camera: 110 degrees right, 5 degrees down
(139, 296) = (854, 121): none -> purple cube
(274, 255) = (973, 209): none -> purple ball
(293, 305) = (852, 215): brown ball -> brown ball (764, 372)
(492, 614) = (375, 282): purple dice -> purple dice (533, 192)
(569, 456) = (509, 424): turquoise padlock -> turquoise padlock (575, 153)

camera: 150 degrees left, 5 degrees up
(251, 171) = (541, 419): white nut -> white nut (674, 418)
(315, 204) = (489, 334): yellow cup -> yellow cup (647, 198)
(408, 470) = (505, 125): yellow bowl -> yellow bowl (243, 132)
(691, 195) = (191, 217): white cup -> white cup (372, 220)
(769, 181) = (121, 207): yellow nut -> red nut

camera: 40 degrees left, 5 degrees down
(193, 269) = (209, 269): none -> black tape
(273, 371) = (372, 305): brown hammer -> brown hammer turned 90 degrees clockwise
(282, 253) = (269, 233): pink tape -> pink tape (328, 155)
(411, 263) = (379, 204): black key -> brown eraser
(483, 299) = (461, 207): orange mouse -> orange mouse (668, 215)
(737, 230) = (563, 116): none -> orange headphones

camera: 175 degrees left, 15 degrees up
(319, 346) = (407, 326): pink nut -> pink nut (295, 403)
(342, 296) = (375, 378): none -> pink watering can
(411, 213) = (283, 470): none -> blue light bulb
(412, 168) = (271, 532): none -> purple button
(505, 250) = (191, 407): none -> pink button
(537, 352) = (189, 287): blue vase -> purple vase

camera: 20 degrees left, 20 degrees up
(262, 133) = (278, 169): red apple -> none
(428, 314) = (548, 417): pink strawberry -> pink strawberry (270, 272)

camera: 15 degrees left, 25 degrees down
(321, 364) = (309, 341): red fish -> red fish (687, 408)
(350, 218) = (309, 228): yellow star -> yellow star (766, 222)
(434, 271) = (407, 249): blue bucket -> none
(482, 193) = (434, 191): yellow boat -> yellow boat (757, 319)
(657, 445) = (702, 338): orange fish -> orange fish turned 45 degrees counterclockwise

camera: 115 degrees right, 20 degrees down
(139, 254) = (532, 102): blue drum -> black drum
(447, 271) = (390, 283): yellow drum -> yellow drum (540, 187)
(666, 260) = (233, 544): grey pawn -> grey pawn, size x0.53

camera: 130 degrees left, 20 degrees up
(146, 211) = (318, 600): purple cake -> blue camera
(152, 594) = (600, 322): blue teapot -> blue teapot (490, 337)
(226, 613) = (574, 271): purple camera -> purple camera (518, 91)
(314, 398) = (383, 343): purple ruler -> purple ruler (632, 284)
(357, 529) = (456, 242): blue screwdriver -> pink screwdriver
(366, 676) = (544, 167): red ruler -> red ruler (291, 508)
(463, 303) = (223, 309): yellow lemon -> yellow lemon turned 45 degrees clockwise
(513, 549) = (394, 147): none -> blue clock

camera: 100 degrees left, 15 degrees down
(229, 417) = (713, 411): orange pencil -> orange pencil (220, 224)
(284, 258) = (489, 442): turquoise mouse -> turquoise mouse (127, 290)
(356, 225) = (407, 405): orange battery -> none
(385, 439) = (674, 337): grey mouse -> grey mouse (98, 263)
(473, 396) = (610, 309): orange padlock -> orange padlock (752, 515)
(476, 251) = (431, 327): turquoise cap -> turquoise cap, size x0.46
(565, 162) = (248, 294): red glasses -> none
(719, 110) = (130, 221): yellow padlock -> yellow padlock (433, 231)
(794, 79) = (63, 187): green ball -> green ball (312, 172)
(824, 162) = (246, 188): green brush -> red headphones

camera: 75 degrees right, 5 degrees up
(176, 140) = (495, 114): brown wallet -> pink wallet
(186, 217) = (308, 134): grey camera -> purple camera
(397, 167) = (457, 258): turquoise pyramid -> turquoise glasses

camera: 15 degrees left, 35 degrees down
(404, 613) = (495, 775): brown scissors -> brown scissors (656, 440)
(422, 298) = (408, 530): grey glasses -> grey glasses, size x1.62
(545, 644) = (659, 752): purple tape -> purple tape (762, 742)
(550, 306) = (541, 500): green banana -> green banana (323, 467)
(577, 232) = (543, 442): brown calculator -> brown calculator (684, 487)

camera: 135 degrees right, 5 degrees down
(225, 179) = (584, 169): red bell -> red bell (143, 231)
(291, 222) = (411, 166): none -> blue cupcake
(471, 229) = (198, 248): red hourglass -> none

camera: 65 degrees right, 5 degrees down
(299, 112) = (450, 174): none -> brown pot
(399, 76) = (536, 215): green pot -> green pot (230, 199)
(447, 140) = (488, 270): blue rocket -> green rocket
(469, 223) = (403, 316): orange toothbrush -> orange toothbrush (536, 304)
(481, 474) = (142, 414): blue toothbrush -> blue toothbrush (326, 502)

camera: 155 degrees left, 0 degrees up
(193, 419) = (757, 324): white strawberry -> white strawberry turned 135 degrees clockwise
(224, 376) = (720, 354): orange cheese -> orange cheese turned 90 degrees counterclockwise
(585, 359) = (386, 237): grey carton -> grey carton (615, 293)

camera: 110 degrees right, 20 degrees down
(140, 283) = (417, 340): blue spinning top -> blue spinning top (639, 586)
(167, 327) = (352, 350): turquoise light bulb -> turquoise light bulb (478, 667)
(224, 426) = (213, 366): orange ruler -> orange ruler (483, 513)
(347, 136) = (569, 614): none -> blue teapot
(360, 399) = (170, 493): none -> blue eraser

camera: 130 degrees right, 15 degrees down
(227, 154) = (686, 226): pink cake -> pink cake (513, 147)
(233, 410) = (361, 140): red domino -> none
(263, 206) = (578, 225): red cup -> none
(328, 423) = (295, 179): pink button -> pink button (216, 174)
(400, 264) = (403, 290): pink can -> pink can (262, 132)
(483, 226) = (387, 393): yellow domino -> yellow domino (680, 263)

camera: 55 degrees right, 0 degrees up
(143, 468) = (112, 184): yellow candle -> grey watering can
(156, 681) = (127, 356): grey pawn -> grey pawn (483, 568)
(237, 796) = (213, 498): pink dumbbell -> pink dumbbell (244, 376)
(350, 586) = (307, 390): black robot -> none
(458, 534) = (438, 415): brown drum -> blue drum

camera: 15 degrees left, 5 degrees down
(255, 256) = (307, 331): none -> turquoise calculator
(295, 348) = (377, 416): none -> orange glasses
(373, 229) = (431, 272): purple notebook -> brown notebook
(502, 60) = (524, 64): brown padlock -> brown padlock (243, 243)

========================================

Exactly as written, output all of the entries.

Result for this exercise:
camera: 110 degrees right, 5 degrees down
(139, 296) = (854, 121): none -> purple cube
(274, 255) = (973, 209): none -> purple ball
(293, 305) = (852, 215): brown ball -> brown ball (764, 372)
(492, 614) = (375, 282): purple dice -> purple dice (533, 192)
(569, 456) = (509, 424): turquoise padlock -> turquoise padlock (575, 153)

camera: 150 degrees left, 5 degrees up
(251, 171) = (541, 419): white nut -> white nut (674, 418)
(315, 204) = (489, 334): yellow cup -> yellow cup (647, 198)
(408, 470) = (505, 125): yellow bowl -> yellow bowl (243, 132)
(691, 195) = (191, 217): white cup -> white cup (372, 220)
(769, 181) = (121, 207): yellow nut -> red nut

camera: 40 degrees left, 5 degrees down
(193, 269) = (209, 269): none -> black tape
(273, 371) = (372, 305): brown hammer -> brown hammer turned 90 degrees clockwise
(282, 253) = (269, 233): pink tape -> pink tape (328, 155)
(411, 263) = (379, 204): black key -> brown eraser
(483, 299) = (461, 207): orange mouse -> orange mouse (668, 215)
(737, 230) = (563, 116): none -> orange headphones

camera: 175 degrees left, 15 degrees up
(319, 346) = (407, 326): pink nut -> pink nut (295, 403)
(342, 296) = (375, 378): none -> pink watering can
(411, 213) = (283, 470): none -> blue light bulb
(412, 168) = (271, 532): none -> purple button
(505, 250) = (191, 407): none -> pink button
(537, 352) = (189, 287): blue vase -> purple vase

camera: 20 degrees left, 20 degrees up
(262, 133) = (278, 169): red apple -> none
(428, 314) = (548, 417): pink strawberry -> pink strawberry (270, 272)

camera: 15 degrees left, 25 degrees down
(321, 364) = (309, 341): red fish -> red fish (687, 408)
(350, 218) = (309, 228): yellow star -> yellow star (766, 222)
(434, 271) = (407, 249): blue bucket -> none
(482, 193) = (434, 191): yellow boat -> yellow boat (757, 319)
(657, 445) = (702, 338): orange fish -> orange fish turned 45 degrees counterclockwise

camera: 115 degrees right, 20 degrees down
(139, 254) = (532, 102): blue drum -> black drum
(447, 271) = (390, 283): yellow drum -> yellow drum (540, 187)
(666, 260) = (233, 544): grey pawn -> grey pawn, size x0.53

camera: 130 degrees left, 20 degrees up
(146, 211) = (318, 600): purple cake -> blue camera
(152, 594) = (600, 322): blue teapot -> blue teapot (490, 337)
(226, 613) = (574, 271): purple camera -> purple camera (518, 91)
(314, 398) = (383, 343): purple ruler -> purple ruler (632, 284)
(357, 529) = (456, 242): blue screwdriver -> pink screwdriver
(366, 676) = (544, 167): red ruler -> red ruler (291, 508)
(463, 303) = (223, 309): yellow lemon -> yellow lemon turned 45 degrees clockwise
(513, 549) = (394, 147): none -> blue clock

camera: 100 degrees left, 15 degrees down
(229, 417) = (713, 411): orange pencil -> orange pencil (220, 224)
(284, 258) = (489, 442): turquoise mouse -> turquoise mouse (127, 290)
(356, 225) = (407, 405): orange battery -> none
(385, 439) = (674, 337): grey mouse -> grey mouse (98, 263)
(473, 396) = (610, 309): orange padlock -> orange padlock (752, 515)
(476, 251) = (431, 327): turquoise cap -> turquoise cap, size x0.46
(565, 162) = (248, 294): red glasses -> none
(719, 110) = (130, 221): yellow padlock -> yellow padlock (433, 231)
(794, 79) = (63, 187): green ball -> green ball (312, 172)
(824, 162) = (246, 188): green brush -> red headphones

camera: 75 degrees right, 5 degrees up
(176, 140) = (495, 114): brown wallet -> pink wallet
(186, 217) = (308, 134): grey camera -> purple camera
(397, 167) = (457, 258): turquoise pyramid -> turquoise glasses

camera: 15 degrees left, 35 degrees down
(404, 613) = (495, 775): brown scissors -> brown scissors (656, 440)
(422, 298) = (408, 530): grey glasses -> grey glasses, size x1.62
(545, 644) = (659, 752): purple tape -> purple tape (762, 742)
(550, 306) = (541, 500): green banana -> green banana (323, 467)
(577, 232) = (543, 442): brown calculator -> brown calculator (684, 487)

camera: 135 degrees right, 5 degrees down
(225, 179) = (584, 169): red bell -> red bell (143, 231)
(291, 222) = (411, 166): none -> blue cupcake
(471, 229) = (198, 248): red hourglass -> none

camera: 65 degrees right, 5 degrees down
(299, 112) = (450, 174): none -> brown pot
(399, 76) = (536, 215): green pot -> green pot (230, 199)
(447, 140) = (488, 270): blue rocket -> green rocket
(469, 223) = (403, 316): orange toothbrush -> orange toothbrush (536, 304)
(481, 474) = (142, 414): blue toothbrush -> blue toothbrush (326, 502)

camera: 155 degrees left, 0 degrees up
(193, 419) = (757, 324): white strawberry -> white strawberry turned 135 degrees clockwise
(224, 376) = (720, 354): orange cheese -> orange cheese turned 90 degrees counterclockwise
(585, 359) = (386, 237): grey carton -> grey carton (615, 293)

camera: 110 degrees right, 20 degrees down
(140, 283) = (417, 340): blue spinning top -> blue spinning top (639, 586)
(167, 327) = (352, 350): turquoise light bulb -> turquoise light bulb (478, 667)
(224, 426) = (213, 366): orange ruler -> orange ruler (483, 513)
(347, 136) = (569, 614): none -> blue teapot
(360, 399) = (170, 493): none -> blue eraser

camera: 130 degrees right, 15 degrees down
(227, 154) = (686, 226): pink cake -> pink cake (513, 147)
(233, 410) = (361, 140): red domino -> none
(263, 206) = (578, 225): red cup -> none
(328, 423) = (295, 179): pink button -> pink button (216, 174)
(400, 264) = (403, 290): pink can -> pink can (262, 132)
(483, 226) = (387, 393): yellow domino -> yellow domino (680, 263)

camera: 55 degrees right, 0 degrees up
(143, 468) = (112, 184): yellow candle -> grey watering can
(156, 681) = (127, 356): grey pawn -> grey pawn (483, 568)
(237, 796) = (213, 498): pink dumbbell -> pink dumbbell (244, 376)
(350, 586) = (307, 390): black robot -> none
(458, 534) = (438, 415): brown drum -> blue drum

camera: 15 degrees left, 5 degrees down
(255, 256) = (307, 331): none -> turquoise calculator
(295, 348) = (377, 416): none -> orange glasses
(373, 229) = (431, 272): purple notebook -> brown notebook
(502, 60) = (524, 64): brown padlock -> brown padlock (243, 243)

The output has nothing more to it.